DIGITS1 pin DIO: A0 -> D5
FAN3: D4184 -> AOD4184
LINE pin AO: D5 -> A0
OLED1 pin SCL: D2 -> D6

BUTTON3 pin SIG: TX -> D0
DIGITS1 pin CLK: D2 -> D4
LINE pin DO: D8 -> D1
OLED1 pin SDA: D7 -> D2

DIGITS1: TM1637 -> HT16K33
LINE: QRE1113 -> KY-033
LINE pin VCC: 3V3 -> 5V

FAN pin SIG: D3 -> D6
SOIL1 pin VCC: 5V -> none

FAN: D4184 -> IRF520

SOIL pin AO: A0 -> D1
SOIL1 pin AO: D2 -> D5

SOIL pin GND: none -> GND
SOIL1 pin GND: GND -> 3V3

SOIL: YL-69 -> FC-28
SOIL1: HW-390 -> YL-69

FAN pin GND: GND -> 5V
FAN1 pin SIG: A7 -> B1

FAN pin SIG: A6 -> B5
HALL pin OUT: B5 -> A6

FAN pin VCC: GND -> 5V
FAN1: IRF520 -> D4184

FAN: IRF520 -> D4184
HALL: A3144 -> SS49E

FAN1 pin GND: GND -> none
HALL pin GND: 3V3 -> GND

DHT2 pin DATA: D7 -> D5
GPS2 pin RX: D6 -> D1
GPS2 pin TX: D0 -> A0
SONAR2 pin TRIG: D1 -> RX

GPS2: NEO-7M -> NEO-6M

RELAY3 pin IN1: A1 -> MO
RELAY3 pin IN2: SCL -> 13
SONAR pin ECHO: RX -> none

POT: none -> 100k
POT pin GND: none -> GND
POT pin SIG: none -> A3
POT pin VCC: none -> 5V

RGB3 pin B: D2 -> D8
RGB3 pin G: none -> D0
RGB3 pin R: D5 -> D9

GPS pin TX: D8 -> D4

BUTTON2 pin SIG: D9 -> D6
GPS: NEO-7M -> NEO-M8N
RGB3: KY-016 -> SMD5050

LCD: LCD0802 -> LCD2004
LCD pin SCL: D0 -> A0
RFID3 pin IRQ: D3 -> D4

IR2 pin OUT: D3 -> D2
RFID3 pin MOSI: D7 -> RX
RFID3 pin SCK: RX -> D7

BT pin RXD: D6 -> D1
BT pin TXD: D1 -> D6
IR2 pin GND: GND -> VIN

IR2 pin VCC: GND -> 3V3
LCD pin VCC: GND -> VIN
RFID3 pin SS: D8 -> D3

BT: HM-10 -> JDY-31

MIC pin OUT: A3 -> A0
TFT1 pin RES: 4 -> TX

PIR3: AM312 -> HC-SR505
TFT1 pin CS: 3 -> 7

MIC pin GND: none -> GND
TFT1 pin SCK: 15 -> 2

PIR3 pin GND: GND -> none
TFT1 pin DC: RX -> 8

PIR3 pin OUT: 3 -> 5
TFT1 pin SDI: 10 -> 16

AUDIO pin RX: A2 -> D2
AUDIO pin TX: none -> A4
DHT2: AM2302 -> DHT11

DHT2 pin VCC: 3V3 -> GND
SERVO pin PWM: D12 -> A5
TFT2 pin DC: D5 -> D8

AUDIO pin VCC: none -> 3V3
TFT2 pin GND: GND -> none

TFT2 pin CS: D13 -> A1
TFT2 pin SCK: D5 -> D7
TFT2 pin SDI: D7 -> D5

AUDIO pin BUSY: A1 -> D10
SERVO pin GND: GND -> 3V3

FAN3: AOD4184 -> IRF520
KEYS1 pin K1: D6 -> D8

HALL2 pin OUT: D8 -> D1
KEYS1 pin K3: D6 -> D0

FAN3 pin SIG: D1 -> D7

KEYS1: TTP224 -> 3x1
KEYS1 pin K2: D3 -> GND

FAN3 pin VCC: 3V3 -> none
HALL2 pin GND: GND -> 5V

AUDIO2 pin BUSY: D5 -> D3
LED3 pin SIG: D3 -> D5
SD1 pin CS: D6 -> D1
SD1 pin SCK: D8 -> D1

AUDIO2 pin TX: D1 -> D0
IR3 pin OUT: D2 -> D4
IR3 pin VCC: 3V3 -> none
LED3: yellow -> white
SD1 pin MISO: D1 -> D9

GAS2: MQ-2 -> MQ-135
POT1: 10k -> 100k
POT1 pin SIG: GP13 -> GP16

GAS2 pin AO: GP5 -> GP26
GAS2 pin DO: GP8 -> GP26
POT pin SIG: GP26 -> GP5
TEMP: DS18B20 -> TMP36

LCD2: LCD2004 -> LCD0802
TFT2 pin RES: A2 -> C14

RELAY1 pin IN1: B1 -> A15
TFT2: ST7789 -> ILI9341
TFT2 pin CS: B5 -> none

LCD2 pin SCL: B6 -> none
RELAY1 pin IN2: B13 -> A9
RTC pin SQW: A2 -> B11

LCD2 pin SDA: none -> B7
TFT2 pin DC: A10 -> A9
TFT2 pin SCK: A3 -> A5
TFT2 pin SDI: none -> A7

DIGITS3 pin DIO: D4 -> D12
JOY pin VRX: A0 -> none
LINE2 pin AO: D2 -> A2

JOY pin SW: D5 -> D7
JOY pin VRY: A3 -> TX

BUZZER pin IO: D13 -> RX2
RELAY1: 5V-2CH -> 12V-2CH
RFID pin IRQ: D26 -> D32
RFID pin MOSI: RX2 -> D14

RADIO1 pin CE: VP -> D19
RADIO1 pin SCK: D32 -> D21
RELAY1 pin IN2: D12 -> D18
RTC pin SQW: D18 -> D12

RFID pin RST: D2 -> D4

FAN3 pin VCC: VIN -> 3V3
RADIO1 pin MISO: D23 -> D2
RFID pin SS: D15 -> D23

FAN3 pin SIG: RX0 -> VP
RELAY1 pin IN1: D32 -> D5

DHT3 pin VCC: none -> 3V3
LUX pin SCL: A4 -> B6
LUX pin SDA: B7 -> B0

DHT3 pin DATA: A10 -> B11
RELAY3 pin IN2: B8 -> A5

■ ■ ■ ■ ■ ■ ■

Would you print, exactly as written, every line above from the one holding "HALL: A3144 -> SS49E" through the one holding "AUDIO pin BUSY: A1 -> D10", with both included and no other lines?

HALL: A3144 -> SS49E

FAN1 pin GND: GND -> none
HALL pin GND: 3V3 -> GND

DHT2 pin DATA: D7 -> D5
GPS2 pin RX: D6 -> D1
GPS2 pin TX: D0 -> A0
SONAR2 pin TRIG: D1 -> RX

GPS2: NEO-7M -> NEO-6M

RELAY3 pin IN1: A1 -> MO
RELAY3 pin IN2: SCL -> 13
SONAR pin ECHO: RX -> none

POT: none -> 100k
POT pin GND: none -> GND
POT pin SIG: none -> A3
POT pin VCC: none -> 5V

RGB3 pin B: D2 -> D8
RGB3 pin G: none -> D0
RGB3 pin R: D5 -> D9

GPS pin TX: D8 -> D4

BUTTON2 pin SIG: D9 -> D6
GPS: NEO-7M -> NEO-M8N
RGB3: KY-016 -> SMD5050

LCD: LCD0802 -> LCD2004
LCD pin SCL: D0 -> A0
RFID3 pin IRQ: D3 -> D4

IR2 pin OUT: D3 -> D2
RFID3 pin MOSI: D7 -> RX
RFID3 pin SCK: RX -> D7

BT pin RXD: D6 -> D1
BT pin TXD: D1 -> D6
IR2 pin GND: GND -> VIN

IR2 pin VCC: GND -> 3V3
LCD pin VCC: GND -> VIN
RFID3 pin SS: D8 -> D3

BT: HM-10 -> JDY-31

MIC pin OUT: A3 -> A0
TFT1 pin RES: 4 -> TX

PIR3: AM312 -> HC-SR505
TFT1 pin CS: 3 -> 7

MIC pin GND: none -> GND
TFT1 pin SCK: 15 -> 2

PIR3 pin GND: GND -> none
TFT1 pin DC: RX -> 8

PIR3 pin OUT: 3 -> 5
TFT1 pin SDI: 10 -> 16

AUDIO pin RX: A2 -> D2
AUDIO pin TX: none -> A4
DHT2: AM2302 -> DHT11

DHT2 pin VCC: 3V3 -> GND
SERVO pin PWM: D12 -> A5
TFT2 pin DC: D5 -> D8

AUDIO pin VCC: none -> 3V3
TFT2 pin GND: GND -> none

TFT2 pin CS: D13 -> A1
TFT2 pin SCK: D5 -> D7
TFT2 pin SDI: D7 -> D5

AUDIO pin BUSY: A1 -> D10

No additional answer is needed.